Task goal:
Start to finish, return the listing exactly as written.

Supplied data:

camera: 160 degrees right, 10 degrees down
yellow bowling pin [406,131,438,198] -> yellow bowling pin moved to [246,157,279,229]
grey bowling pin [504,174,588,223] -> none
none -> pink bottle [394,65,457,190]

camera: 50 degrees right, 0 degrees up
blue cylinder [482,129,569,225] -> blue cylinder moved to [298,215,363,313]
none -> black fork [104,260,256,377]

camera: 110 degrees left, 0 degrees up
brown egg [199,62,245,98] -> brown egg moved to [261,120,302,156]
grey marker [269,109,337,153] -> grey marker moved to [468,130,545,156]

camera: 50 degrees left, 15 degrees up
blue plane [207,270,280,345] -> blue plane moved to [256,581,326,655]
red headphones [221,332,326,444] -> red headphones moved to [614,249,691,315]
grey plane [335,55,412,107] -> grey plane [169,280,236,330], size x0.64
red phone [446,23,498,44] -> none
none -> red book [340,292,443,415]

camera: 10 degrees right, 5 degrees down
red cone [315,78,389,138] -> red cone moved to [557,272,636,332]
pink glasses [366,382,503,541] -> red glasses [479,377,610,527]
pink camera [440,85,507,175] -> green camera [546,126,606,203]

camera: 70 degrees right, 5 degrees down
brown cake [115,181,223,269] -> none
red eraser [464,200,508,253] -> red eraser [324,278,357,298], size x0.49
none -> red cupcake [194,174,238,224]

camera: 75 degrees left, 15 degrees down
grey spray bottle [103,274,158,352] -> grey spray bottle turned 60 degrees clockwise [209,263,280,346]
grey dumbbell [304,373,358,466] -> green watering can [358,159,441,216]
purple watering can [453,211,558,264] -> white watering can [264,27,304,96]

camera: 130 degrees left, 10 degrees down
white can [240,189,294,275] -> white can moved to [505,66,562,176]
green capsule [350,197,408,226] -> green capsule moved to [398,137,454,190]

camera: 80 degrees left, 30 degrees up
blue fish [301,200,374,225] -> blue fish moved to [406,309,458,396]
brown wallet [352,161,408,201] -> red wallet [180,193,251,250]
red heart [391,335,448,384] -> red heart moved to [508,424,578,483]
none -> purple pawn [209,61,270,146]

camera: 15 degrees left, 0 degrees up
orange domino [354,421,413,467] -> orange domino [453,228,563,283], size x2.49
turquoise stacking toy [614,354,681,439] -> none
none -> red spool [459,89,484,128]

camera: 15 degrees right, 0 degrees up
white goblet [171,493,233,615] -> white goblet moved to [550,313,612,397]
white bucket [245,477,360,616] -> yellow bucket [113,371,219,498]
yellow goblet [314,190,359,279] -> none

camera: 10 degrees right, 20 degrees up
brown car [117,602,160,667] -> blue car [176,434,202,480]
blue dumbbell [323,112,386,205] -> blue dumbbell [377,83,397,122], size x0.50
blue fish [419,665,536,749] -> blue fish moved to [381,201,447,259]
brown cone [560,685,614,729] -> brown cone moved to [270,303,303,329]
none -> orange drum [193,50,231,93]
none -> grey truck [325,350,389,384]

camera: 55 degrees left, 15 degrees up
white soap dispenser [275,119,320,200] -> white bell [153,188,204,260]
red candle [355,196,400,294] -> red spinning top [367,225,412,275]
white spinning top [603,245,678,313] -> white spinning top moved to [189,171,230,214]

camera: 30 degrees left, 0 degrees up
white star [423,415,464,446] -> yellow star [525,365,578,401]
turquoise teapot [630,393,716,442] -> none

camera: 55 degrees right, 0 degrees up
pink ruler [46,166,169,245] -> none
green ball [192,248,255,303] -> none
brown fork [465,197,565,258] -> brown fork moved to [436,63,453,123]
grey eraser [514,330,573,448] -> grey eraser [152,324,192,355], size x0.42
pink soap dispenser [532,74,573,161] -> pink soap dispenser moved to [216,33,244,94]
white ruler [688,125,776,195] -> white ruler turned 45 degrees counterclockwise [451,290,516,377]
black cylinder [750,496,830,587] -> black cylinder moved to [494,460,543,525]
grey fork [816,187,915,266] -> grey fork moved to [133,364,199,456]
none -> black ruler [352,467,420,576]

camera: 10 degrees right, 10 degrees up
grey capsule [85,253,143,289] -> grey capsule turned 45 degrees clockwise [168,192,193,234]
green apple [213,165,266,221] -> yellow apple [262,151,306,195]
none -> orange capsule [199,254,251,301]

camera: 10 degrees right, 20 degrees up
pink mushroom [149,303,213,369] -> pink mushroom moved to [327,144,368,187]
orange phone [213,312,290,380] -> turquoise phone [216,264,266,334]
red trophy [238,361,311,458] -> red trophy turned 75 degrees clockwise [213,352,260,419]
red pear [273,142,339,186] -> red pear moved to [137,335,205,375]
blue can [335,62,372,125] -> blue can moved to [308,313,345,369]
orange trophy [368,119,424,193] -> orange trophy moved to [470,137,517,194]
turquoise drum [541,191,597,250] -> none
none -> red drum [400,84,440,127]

Solution for this task:
camera: 160 degrees right, 10 degrees down
yellow bowling pin [406,131,438,198] -> yellow bowling pin moved to [246,157,279,229]
grey bowling pin [504,174,588,223] -> none
none -> pink bottle [394,65,457,190]

camera: 50 degrees right, 0 degrees up
blue cylinder [482,129,569,225] -> blue cylinder moved to [298,215,363,313]
none -> black fork [104,260,256,377]

camera: 110 degrees left, 0 degrees up
brown egg [199,62,245,98] -> brown egg moved to [261,120,302,156]
grey marker [269,109,337,153] -> grey marker moved to [468,130,545,156]

camera: 50 degrees left, 15 degrees up
blue plane [207,270,280,345] -> blue plane moved to [256,581,326,655]
red headphones [221,332,326,444] -> red headphones moved to [614,249,691,315]
grey plane [335,55,412,107] -> grey plane [169,280,236,330], size x0.64
red phone [446,23,498,44] -> none
none -> red book [340,292,443,415]

camera: 10 degrees right, 5 degrees down
red cone [315,78,389,138] -> red cone moved to [557,272,636,332]
pink glasses [366,382,503,541] -> red glasses [479,377,610,527]
pink camera [440,85,507,175] -> green camera [546,126,606,203]

camera: 70 degrees right, 5 degrees down
brown cake [115,181,223,269] -> none
red eraser [464,200,508,253] -> red eraser [324,278,357,298], size x0.49
none -> red cupcake [194,174,238,224]

camera: 75 degrees left, 15 degrees down
grey spray bottle [103,274,158,352] -> grey spray bottle turned 60 degrees clockwise [209,263,280,346]
grey dumbbell [304,373,358,466] -> green watering can [358,159,441,216]
purple watering can [453,211,558,264] -> white watering can [264,27,304,96]

camera: 130 degrees left, 10 degrees down
white can [240,189,294,275] -> white can moved to [505,66,562,176]
green capsule [350,197,408,226] -> green capsule moved to [398,137,454,190]

camera: 80 degrees left, 30 degrees up
blue fish [301,200,374,225] -> blue fish moved to [406,309,458,396]
brown wallet [352,161,408,201] -> red wallet [180,193,251,250]
red heart [391,335,448,384] -> red heart moved to [508,424,578,483]
none -> purple pawn [209,61,270,146]

camera: 15 degrees left, 0 degrees up
orange domino [354,421,413,467] -> orange domino [453,228,563,283], size x2.49
turquoise stacking toy [614,354,681,439] -> none
none -> red spool [459,89,484,128]

camera: 15 degrees right, 0 degrees up
white goblet [171,493,233,615] -> white goblet moved to [550,313,612,397]
white bucket [245,477,360,616] -> yellow bucket [113,371,219,498]
yellow goblet [314,190,359,279] -> none

camera: 10 degrees right, 20 degrees up
brown car [117,602,160,667] -> blue car [176,434,202,480]
blue dumbbell [323,112,386,205] -> blue dumbbell [377,83,397,122], size x0.50
blue fish [419,665,536,749] -> blue fish moved to [381,201,447,259]
brown cone [560,685,614,729] -> brown cone moved to [270,303,303,329]
none -> orange drum [193,50,231,93]
none -> grey truck [325,350,389,384]

camera: 55 degrees left, 15 degrees up
white soap dispenser [275,119,320,200] -> white bell [153,188,204,260]
red candle [355,196,400,294] -> red spinning top [367,225,412,275]
white spinning top [603,245,678,313] -> white spinning top moved to [189,171,230,214]

camera: 30 degrees left, 0 degrees up
white star [423,415,464,446] -> yellow star [525,365,578,401]
turquoise teapot [630,393,716,442] -> none

camera: 55 degrees right, 0 degrees up
pink ruler [46,166,169,245] -> none
green ball [192,248,255,303] -> none
brown fork [465,197,565,258] -> brown fork moved to [436,63,453,123]
grey eraser [514,330,573,448] -> grey eraser [152,324,192,355], size x0.42
pink soap dispenser [532,74,573,161] -> pink soap dispenser moved to [216,33,244,94]
white ruler [688,125,776,195] -> white ruler turned 45 degrees counterclockwise [451,290,516,377]
black cylinder [750,496,830,587] -> black cylinder moved to [494,460,543,525]
grey fork [816,187,915,266] -> grey fork moved to [133,364,199,456]
none -> black ruler [352,467,420,576]

camera: 10 degrees right, 10 degrees up
grey capsule [85,253,143,289] -> grey capsule turned 45 degrees clockwise [168,192,193,234]
green apple [213,165,266,221] -> yellow apple [262,151,306,195]
none -> orange capsule [199,254,251,301]

camera: 10 degrees right, 20 degrees up
pink mushroom [149,303,213,369] -> pink mushroom moved to [327,144,368,187]
orange phone [213,312,290,380] -> turquoise phone [216,264,266,334]
red trophy [238,361,311,458] -> red trophy turned 75 degrees clockwise [213,352,260,419]
red pear [273,142,339,186] -> red pear moved to [137,335,205,375]
blue can [335,62,372,125] -> blue can moved to [308,313,345,369]
orange trophy [368,119,424,193] -> orange trophy moved to [470,137,517,194]
turquoise drum [541,191,597,250] -> none
none -> red drum [400,84,440,127]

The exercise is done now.